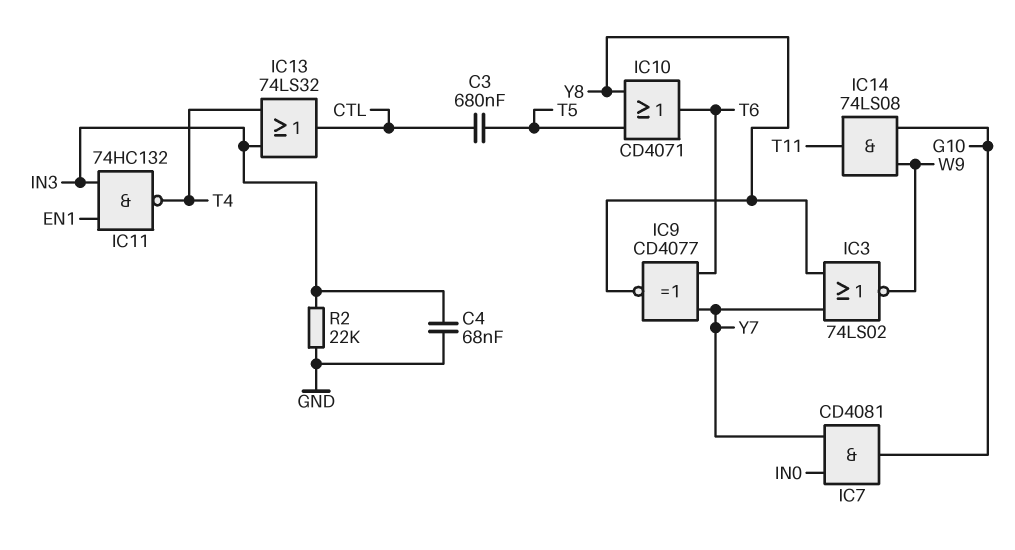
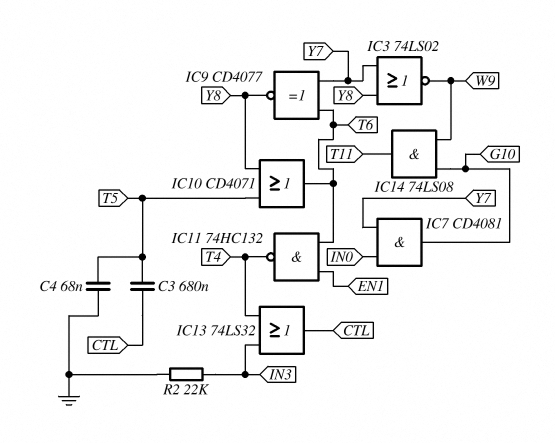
C4: 68nF (GND, IN3) -> 68nF (GND, T5)
IC11: NAND 74HC132 (in EN1, in IN3, out T4) -> NAND 74HC132 (in EN1, in T6, out T4)

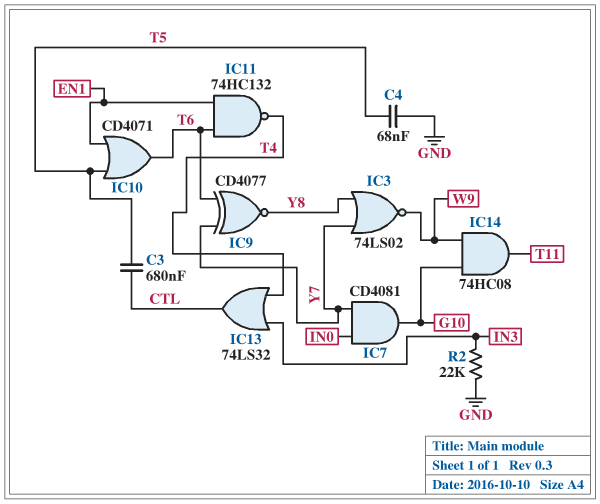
IC10: OR CD4071 (in T5, in Y8, out T6) -> OR CD4071 (in EN1, in T5, out T6)
IC14: AND 74LS08 (in G10, in W9, out T11) -> AND 74HC08 (in G10, in W9, out T11)

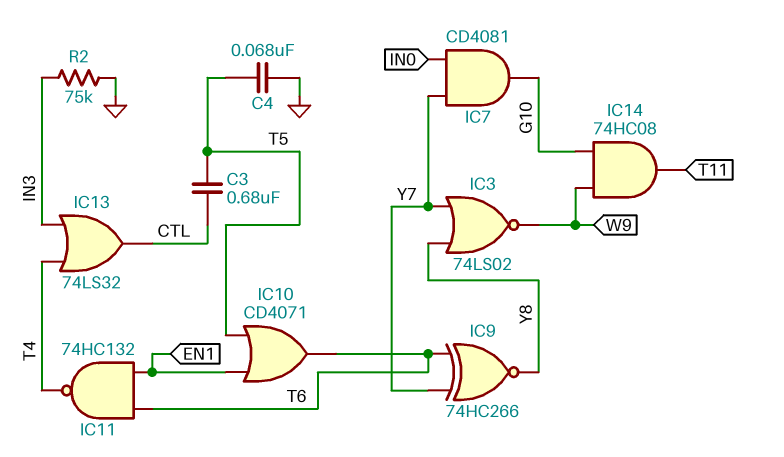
IC9: XNOR CD4077 (in T6, in Y7, out Y8) -> XNOR 74HC266 (in T6, in Y7, out Y8)
R2: 22k (GND, IN3) -> 75k (GND, IN3)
··········
WORK TO COMPLETE: Once the line containing "IC14: AND 74LS08" is found in the records above, it and every line after it up to the last must be repeated exactly, without pictures.

RESPONSE FOR THIS EXERCISE:
IC14: AND 74LS08 (in G10, in W9, out T11) -> AND 74HC08 (in G10, in W9, out T11)

IC9: XNOR CD4077 (in T6, in Y7, out Y8) -> XNOR 74HC266 (in T6, in Y7, out Y8)
R2: 22k (GND, IN3) -> 75k (GND, IN3)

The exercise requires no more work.